Please pull out each line of the data below that contains the string "picture" and copy those lines in full.

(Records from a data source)
◇ ◇ ◇ ◇ ◇ ◇ ◇

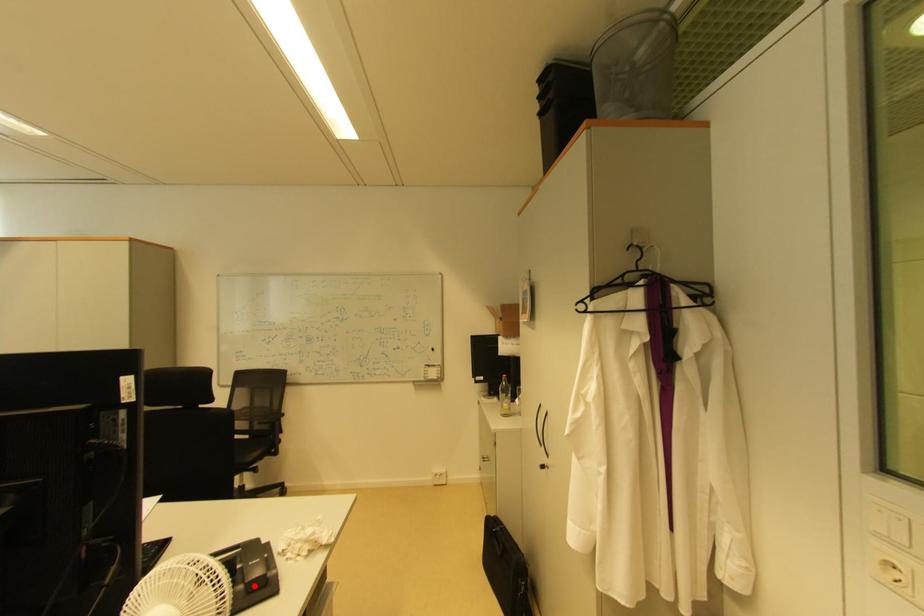
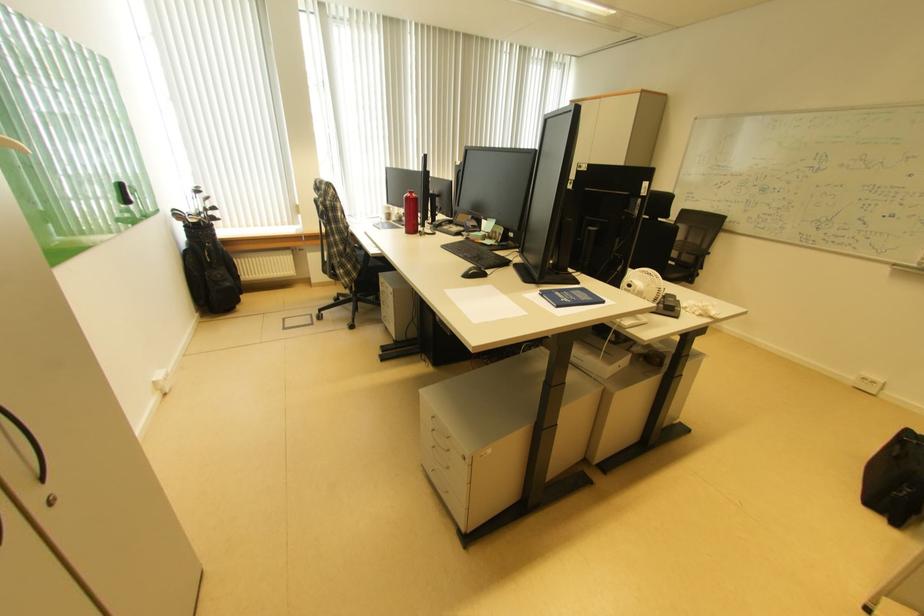
Question: I am providing you with two images of the same scene from different viewpoints. A red point is shown in image1. For the corresponding object point in image2, is it positioned nearer or farther from the camera?

Choices:
 (A) Nearer
 (B) Farther

Answer: (B)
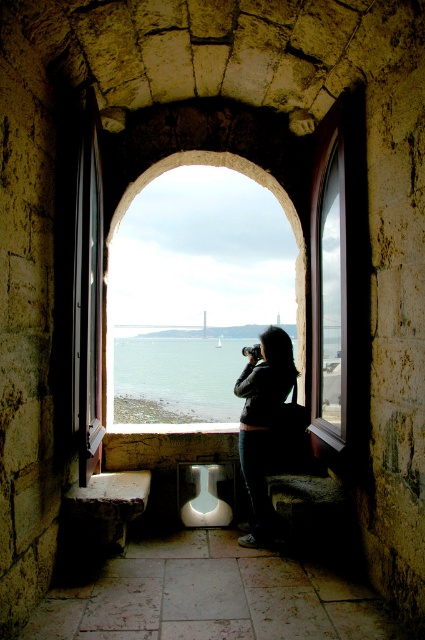
You are standing in a historical building and want to see the view through the transparent glass window at center. However, you are wearing the dark gray sweater at center. Could the sweater block your view of the window?

The transparent glass window at center might be wider than dark gray sweater at center, so there is a possibility that the sweater will not fully block your view of the window.

You are standing in a historical building and looking through the transparent glass window at center. You notice a dark gray sweater at center on the floor below. Can you reach the sweater without stepping away from the window?

The transparent glass window at center is located above the dark gray sweater at center, so you can reach down to pick up the sweater from the window area without moving away from the window.

You are a painter standing in front of the transparent glass window at center and the dark gray sweater at center. You want to paint both objects on a canvas. Since you can only focus on one object at a time, which object should you paint first to ensure the other remains in your field of view without moving your head?

You should paint the dark gray sweater at center first because it is closer to you than the transparent glass window at center. By starting with the closer object, you can maintain the distant transparent glass window at center in your field of view without needing to adjust your head position.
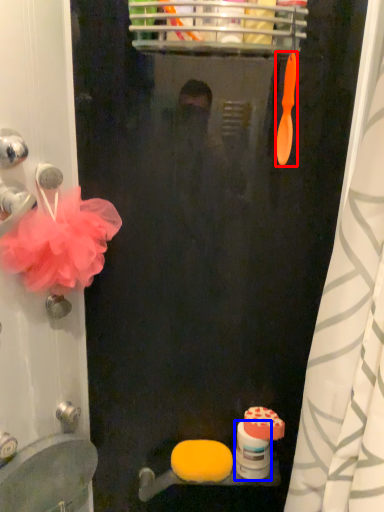
Question: Among these objects, which one is nearest to the camera, brush (highlighted by a red box) or toilet paper (highlighted by a blue box)?

Choices:
 (A) brush
 (B) toilet paper

Answer: (A)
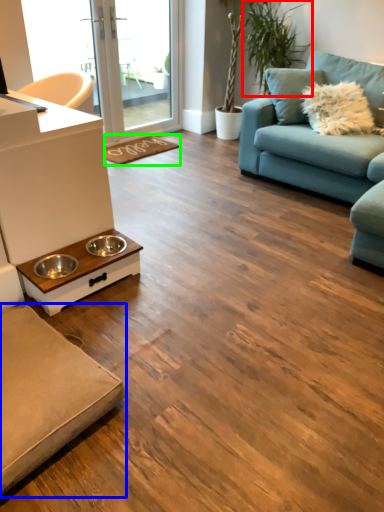
Question: Estimate the real-world distances between objects in this image. Which object is farther from plant (highlighted by a red box), studio couch (highlighted by a blue box) or doormat (highlighted by a green box)?

Choices:
 (A) studio couch
 (B) doormat

Answer: (A)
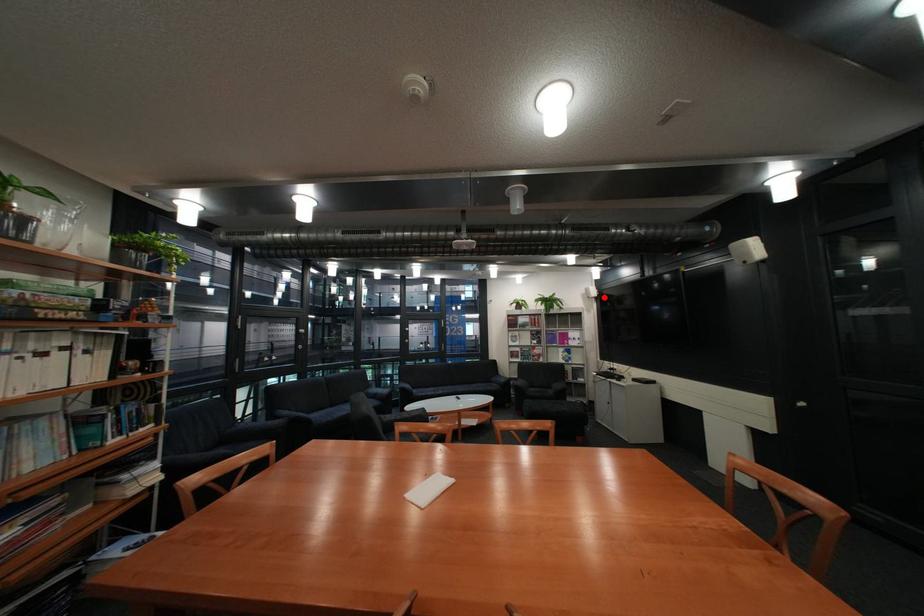
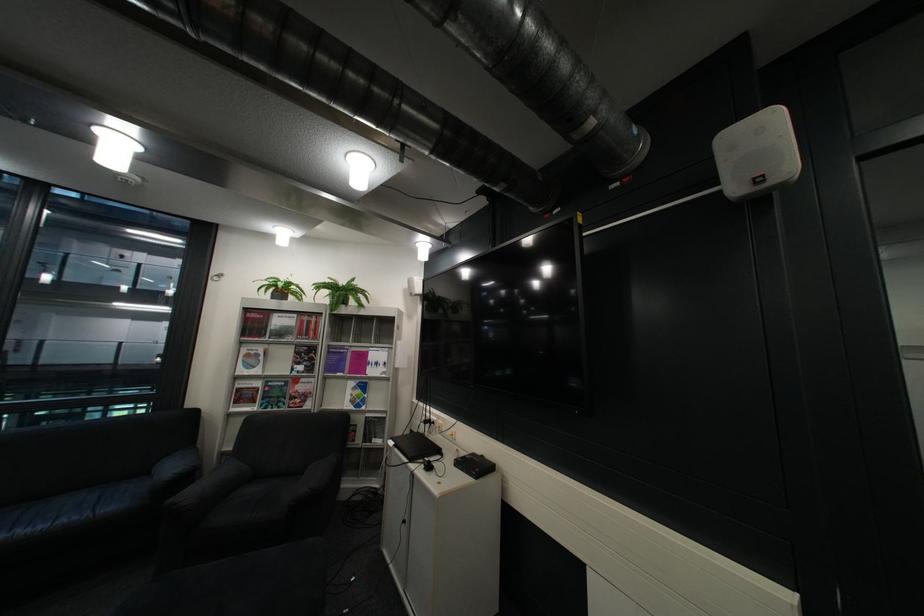
Question: I am providing you with two images of the same scene from different viewpoints. A red point is marked on the first image. At the location where the point appears in image 1, is it still visible in image 2?

Choices:
 (A) Yes
 (B) No

Answer: (A)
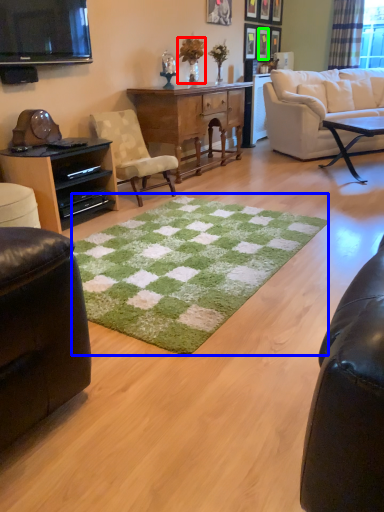
Question: Which object is positioned closest to houseplant (highlighted by a red box)? Select from mat (highlighted by a blue box) and picture frame (highlighted by a green box).

Choices:
 (A) mat
 (B) picture frame

Answer: (B)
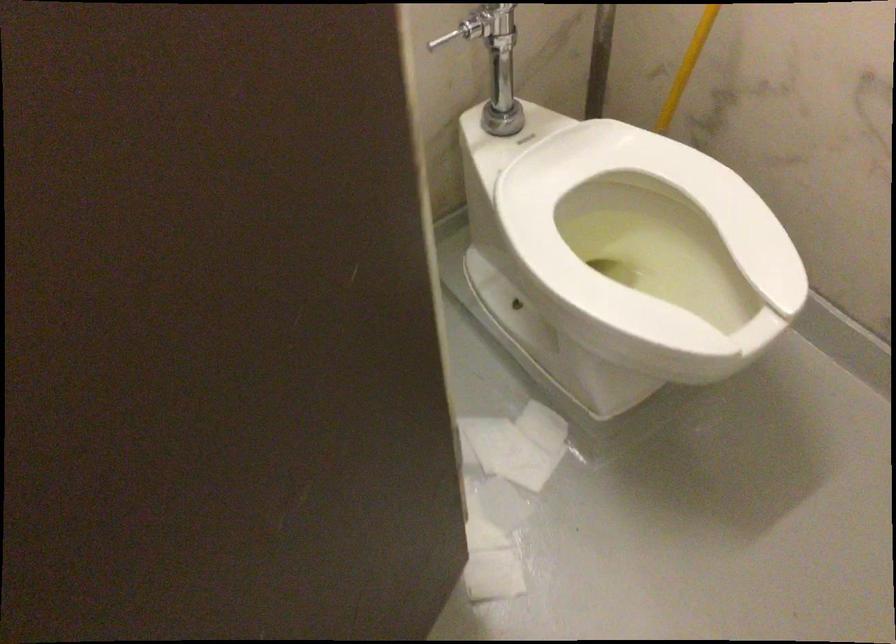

◇ ◇ ◇ ◇ ◇ ◇ ◇

WRITTEN ANSWER
Question: Which object is positioned closest to houseplant (highlighted by a red box)? Select from mat (highlighted by a blue box) and picture frame (highlighted by a green box).
 (B) picture frame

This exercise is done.